## EXERCISE PROMPT
Check each line of the data, and copy those where "VBAT" appears.

## DATA RECORDS
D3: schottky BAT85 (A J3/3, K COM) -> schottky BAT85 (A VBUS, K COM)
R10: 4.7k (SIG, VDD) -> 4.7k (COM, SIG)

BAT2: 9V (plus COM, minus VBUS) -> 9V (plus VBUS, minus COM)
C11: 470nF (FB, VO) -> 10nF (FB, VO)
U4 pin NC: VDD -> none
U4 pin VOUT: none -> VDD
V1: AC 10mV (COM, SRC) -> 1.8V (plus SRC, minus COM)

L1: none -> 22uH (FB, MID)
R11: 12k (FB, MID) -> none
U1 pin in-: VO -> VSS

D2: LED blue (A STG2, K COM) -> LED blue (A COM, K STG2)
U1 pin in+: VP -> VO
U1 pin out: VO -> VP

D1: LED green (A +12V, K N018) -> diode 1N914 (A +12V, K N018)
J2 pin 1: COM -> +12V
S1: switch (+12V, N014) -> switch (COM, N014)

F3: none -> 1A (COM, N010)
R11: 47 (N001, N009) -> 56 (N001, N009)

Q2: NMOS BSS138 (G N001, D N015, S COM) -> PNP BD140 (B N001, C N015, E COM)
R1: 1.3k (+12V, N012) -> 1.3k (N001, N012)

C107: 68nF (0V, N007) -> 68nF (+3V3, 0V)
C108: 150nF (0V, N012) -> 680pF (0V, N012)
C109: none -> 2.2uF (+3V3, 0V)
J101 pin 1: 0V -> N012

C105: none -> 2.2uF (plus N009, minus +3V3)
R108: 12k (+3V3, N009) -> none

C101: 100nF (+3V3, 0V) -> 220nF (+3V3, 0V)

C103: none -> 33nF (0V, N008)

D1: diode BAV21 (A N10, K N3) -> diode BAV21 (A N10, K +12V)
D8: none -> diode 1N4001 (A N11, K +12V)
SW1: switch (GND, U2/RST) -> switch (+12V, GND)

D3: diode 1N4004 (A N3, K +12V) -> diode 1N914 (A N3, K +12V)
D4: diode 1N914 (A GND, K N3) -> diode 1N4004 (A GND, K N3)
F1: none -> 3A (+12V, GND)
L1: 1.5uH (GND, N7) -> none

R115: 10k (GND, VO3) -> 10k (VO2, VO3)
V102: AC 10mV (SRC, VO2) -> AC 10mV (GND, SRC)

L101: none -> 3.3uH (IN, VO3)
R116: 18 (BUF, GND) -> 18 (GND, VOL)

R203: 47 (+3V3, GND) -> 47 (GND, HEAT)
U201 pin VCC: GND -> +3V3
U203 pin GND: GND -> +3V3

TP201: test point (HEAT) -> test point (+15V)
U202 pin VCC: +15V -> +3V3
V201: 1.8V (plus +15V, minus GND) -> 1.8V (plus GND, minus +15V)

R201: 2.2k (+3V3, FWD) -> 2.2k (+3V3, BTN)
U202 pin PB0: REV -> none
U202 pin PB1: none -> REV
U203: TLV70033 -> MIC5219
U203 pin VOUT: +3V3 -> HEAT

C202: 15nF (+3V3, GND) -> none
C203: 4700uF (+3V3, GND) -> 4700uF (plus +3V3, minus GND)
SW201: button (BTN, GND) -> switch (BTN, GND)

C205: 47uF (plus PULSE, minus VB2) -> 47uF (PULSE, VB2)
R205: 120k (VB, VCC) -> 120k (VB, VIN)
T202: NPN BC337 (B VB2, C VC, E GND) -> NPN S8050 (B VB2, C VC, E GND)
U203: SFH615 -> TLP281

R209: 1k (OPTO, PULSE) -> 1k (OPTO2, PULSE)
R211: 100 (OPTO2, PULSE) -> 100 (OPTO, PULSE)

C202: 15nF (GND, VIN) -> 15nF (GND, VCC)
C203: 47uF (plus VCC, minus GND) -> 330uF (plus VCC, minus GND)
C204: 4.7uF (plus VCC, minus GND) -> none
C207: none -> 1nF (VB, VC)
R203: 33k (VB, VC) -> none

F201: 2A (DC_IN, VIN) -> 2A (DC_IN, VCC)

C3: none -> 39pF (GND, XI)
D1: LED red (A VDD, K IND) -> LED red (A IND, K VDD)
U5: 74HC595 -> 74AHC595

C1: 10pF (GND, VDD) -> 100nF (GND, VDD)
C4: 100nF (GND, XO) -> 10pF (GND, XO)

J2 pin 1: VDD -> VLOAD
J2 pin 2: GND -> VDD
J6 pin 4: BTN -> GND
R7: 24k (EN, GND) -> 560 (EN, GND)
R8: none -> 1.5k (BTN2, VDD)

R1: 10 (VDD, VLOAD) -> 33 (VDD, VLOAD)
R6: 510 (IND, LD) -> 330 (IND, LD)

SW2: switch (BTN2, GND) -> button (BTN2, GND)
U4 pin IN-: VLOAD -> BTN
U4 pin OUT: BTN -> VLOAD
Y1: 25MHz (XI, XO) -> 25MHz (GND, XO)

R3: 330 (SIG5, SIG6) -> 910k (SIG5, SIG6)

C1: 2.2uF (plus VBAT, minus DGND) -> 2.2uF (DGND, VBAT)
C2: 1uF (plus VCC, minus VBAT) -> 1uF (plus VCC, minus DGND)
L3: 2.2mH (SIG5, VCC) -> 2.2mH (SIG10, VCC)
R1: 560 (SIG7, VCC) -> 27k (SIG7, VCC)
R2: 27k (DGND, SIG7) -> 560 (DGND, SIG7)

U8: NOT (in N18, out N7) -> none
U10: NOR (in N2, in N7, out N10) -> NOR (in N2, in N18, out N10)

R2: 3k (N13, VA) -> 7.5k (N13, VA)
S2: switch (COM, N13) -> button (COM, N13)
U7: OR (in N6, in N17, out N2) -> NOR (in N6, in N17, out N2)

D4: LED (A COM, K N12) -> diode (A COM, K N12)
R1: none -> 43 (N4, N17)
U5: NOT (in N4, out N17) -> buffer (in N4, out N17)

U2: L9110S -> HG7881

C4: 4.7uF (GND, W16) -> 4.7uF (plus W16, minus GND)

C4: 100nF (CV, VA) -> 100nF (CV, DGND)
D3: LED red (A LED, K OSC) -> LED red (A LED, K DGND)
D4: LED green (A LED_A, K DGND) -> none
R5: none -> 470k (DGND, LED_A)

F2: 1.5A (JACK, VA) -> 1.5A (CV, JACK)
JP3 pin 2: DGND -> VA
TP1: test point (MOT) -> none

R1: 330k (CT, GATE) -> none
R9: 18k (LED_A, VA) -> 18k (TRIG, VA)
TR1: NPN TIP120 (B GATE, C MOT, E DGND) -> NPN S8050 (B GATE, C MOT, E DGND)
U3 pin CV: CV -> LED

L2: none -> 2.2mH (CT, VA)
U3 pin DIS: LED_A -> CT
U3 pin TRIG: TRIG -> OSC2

## ANSWER TO THIS EXERCISE
C1: 2.2uF (plus VBAT, minus DGND) -> 2.2uF (DGND, VBAT)
C2: 1uF (plus VCC, minus VBAT) -> 1uF (plus VCC, minus DGND)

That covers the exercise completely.